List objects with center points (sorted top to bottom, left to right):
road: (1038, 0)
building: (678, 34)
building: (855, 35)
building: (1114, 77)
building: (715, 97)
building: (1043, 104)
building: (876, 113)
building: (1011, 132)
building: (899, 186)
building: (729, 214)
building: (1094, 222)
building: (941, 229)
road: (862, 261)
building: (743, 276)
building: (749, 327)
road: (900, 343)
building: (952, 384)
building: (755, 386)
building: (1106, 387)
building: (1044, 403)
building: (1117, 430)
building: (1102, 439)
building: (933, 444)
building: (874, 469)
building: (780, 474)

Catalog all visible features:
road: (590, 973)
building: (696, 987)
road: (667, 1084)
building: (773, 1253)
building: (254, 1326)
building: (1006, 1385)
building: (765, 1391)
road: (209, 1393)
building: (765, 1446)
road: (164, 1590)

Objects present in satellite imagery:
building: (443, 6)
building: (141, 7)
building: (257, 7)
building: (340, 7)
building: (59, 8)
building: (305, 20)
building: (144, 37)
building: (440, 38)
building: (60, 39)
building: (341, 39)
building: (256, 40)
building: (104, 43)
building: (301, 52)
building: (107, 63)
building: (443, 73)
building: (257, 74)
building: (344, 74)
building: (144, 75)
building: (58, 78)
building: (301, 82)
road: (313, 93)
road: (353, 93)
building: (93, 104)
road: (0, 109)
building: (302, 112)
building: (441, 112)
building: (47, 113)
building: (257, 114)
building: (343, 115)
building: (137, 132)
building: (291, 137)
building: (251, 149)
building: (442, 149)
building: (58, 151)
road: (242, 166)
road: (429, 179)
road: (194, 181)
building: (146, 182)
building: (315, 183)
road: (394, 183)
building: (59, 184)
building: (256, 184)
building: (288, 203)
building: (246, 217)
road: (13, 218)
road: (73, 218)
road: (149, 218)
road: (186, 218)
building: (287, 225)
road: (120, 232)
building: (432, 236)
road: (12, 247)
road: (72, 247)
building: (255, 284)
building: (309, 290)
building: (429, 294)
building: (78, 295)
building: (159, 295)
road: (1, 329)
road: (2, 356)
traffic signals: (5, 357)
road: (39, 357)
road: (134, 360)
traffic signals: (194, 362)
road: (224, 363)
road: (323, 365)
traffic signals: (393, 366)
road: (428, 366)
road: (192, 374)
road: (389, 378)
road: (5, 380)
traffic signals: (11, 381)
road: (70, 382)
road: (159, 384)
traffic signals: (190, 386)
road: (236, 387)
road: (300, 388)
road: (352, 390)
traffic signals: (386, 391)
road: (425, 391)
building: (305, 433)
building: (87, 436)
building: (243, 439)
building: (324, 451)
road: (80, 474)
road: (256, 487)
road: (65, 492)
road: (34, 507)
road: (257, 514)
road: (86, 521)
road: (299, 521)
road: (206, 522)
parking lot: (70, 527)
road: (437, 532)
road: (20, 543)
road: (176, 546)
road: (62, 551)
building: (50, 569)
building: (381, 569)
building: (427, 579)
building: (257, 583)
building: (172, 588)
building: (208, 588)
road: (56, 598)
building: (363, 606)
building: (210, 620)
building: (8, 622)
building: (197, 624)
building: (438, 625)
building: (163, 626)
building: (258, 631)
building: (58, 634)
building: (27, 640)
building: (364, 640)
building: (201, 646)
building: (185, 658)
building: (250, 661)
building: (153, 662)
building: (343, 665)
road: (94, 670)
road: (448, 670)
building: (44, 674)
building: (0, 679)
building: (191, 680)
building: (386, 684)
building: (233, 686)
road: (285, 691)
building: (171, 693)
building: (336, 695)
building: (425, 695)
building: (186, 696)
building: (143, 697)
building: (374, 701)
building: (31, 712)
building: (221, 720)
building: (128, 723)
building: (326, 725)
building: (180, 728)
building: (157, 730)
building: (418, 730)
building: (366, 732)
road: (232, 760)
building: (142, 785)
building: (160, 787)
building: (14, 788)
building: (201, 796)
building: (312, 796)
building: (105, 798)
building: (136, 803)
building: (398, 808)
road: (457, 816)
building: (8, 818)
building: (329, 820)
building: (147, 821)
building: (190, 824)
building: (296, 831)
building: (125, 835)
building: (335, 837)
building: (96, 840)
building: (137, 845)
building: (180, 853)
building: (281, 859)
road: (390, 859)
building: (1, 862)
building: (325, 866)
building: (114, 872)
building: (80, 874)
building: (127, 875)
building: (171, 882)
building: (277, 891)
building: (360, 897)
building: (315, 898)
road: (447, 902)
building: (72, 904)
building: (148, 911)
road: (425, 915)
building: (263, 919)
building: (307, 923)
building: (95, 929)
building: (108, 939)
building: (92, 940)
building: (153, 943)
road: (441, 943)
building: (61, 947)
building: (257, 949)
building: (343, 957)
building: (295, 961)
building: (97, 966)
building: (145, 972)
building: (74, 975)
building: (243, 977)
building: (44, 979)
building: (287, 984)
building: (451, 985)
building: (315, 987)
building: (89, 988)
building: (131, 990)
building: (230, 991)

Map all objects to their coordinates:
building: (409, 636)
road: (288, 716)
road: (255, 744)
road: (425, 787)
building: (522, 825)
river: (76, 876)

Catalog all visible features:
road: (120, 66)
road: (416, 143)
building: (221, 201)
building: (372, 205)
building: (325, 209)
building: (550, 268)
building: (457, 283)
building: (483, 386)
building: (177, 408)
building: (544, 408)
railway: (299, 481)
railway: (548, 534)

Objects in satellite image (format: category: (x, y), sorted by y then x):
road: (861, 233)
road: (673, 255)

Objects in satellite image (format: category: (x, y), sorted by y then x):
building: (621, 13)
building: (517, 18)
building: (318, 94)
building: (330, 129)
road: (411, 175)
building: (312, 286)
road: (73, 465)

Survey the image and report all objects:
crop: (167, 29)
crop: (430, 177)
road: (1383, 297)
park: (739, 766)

------------------------------------------------

Copy out the lines of the data where the word "signals" can be found.

traffic signals: (5, 357)
traffic signals: (194, 362)
traffic signals: (393, 366)
traffic signals: (11, 381)
traffic signals: (190, 386)
traffic signals: (386, 391)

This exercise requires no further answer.